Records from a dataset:
--- START ---

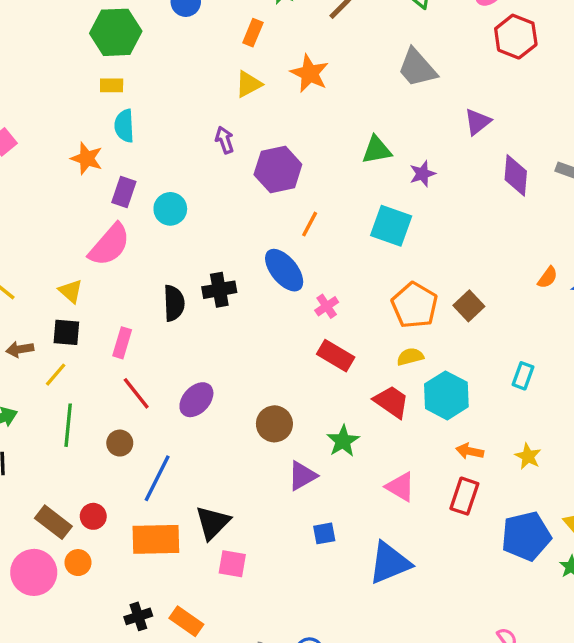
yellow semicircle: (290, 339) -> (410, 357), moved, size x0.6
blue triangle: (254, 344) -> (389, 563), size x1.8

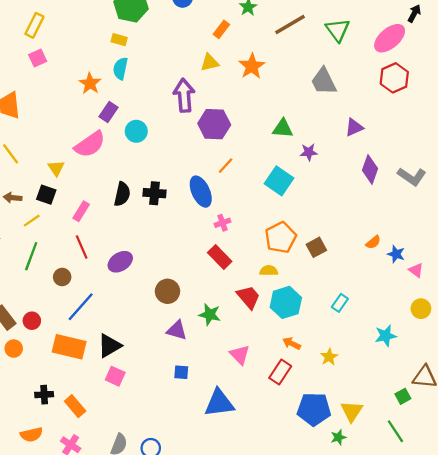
purple arrow: (225, 140) -> (184, 95), size x1.8
green star: (343, 441) -> (210, 315), turned 30
purple triangle: (302, 476) -> (177, 330), turned 30

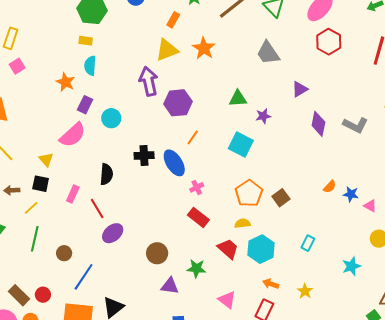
yellow triangle: (210, 63) -> (167, 50), size x1.4
black cross: (155, 193) -> (144, 156), moved
red line: (82, 247) -> (97, 208), moved

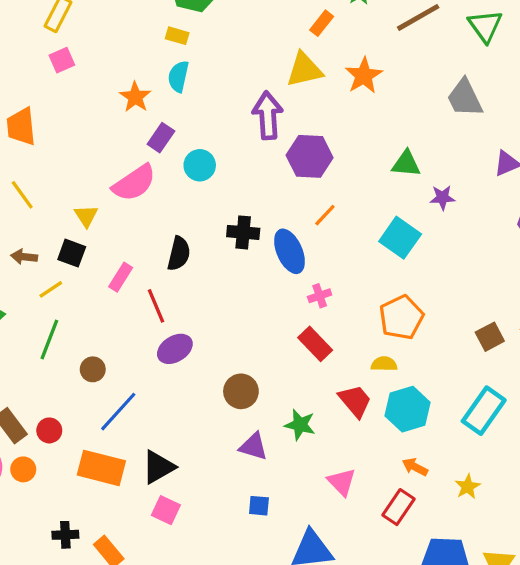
brown square: (281, 198) -> (490, 337), moved
cyan rectangle: (308, 243) -> (484, 411), size x1.8

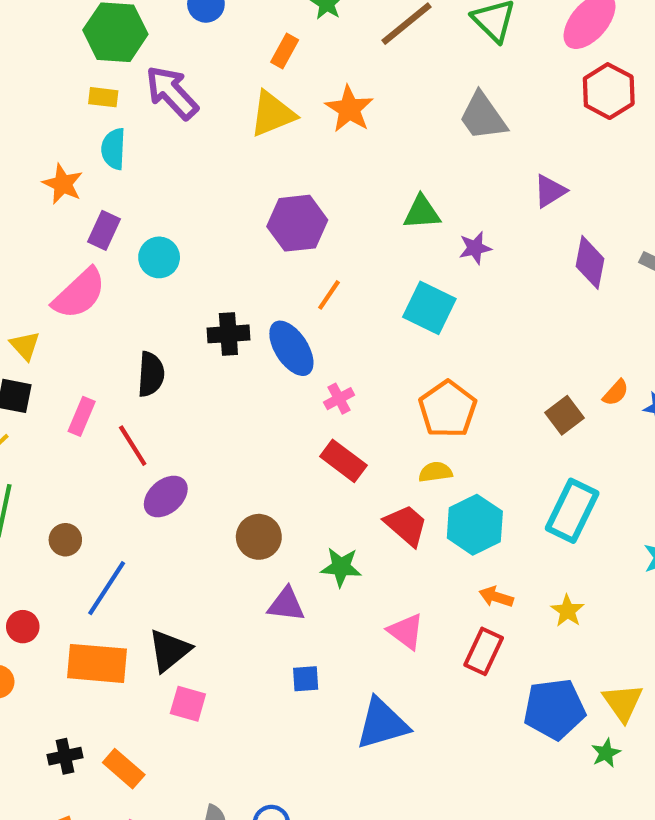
purple arrow: (268, 115) -> (172, 93), moved, turned -30

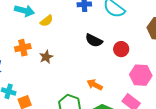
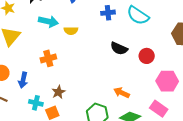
yellow semicircle: (47, 21) -> (71, 31), turned 40
brown star: (46, 57) -> (58, 92), moved

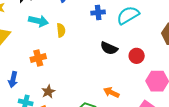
cyan semicircle: (138, 15) -> (128, 15), turned 115
yellow semicircle: (71, 31) -> (61, 30), turned -96

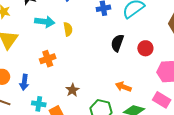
black semicircle: (109, 48) -> (117, 43), turned 90
brown star: (48, 92) -> (72, 90), moved

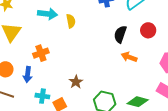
red circle: (145, 48) -> (148, 30), moved
orange cross: (48, 59) -> (41, 53), moved
orange arrow: (123, 87) -> (129, 57), moved

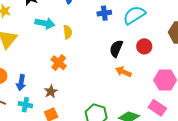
orange cross: (41, 53) -> (59, 63), moved, turned -35
brown star: (76, 82) -> (51, 91), moved
cyan cross: (42, 96) -> (25, 105), moved

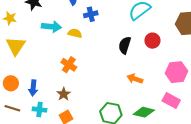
blue cross: (104, 13) -> (91, 14), moved
yellow semicircle: (68, 32) -> (75, 33), turned -64
orange arrow: (123, 72) -> (135, 79), moved

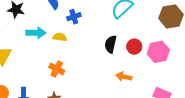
red circle: (152, 41) -> (134, 47), moved
pink hexagon: (176, 72) -> (158, 52), moved

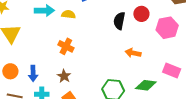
red circle: (134, 47) -> (141, 14), moved

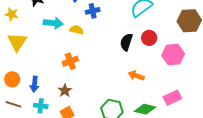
orange cross: (66, 46) -> (70, 61), turned 35
pink rectangle: (172, 71) -> (172, 98), turned -54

--- END ---

* _EXERCISE GOAL_
Would you copy out every line of the data above exactly, minus the pictures?

* _RESPONSE FOR THIS EXERCISE_
yellow semicircle: (290, 339) -> (410, 357), moved, size x0.6
blue triangle: (254, 344) -> (389, 563), size x1.8

purple arrow: (225, 140) -> (184, 95), size x1.8
green star: (343, 441) -> (210, 315), turned 30
purple triangle: (302, 476) -> (177, 330), turned 30

yellow triangle: (210, 63) -> (167, 50), size x1.4
black cross: (155, 193) -> (144, 156), moved
red line: (82, 247) -> (97, 208), moved

brown square: (281, 198) -> (490, 337), moved
cyan rectangle: (308, 243) -> (484, 411), size x1.8

purple arrow: (268, 115) -> (172, 93), moved, turned -30

yellow semicircle: (47, 21) -> (71, 31), turned 40
brown star: (46, 57) -> (58, 92), moved

cyan semicircle: (138, 15) -> (128, 15), turned 115
yellow semicircle: (71, 31) -> (61, 30), turned -96

black semicircle: (109, 48) -> (117, 43), turned 90
brown star: (48, 92) -> (72, 90), moved

red circle: (145, 48) -> (148, 30), moved
orange cross: (48, 59) -> (41, 53), moved
orange arrow: (123, 87) -> (129, 57), moved

orange cross: (41, 53) -> (59, 63), moved, turned -35
brown star: (76, 82) -> (51, 91), moved
cyan cross: (42, 96) -> (25, 105), moved

blue cross: (104, 13) -> (91, 14), moved
yellow semicircle: (68, 32) -> (75, 33), turned -64
orange arrow: (123, 72) -> (135, 79), moved

red circle: (152, 41) -> (134, 47), moved
pink hexagon: (176, 72) -> (158, 52), moved

red circle: (134, 47) -> (141, 14), moved

orange cross: (66, 46) -> (70, 61), turned 35
pink rectangle: (172, 71) -> (172, 98), turned -54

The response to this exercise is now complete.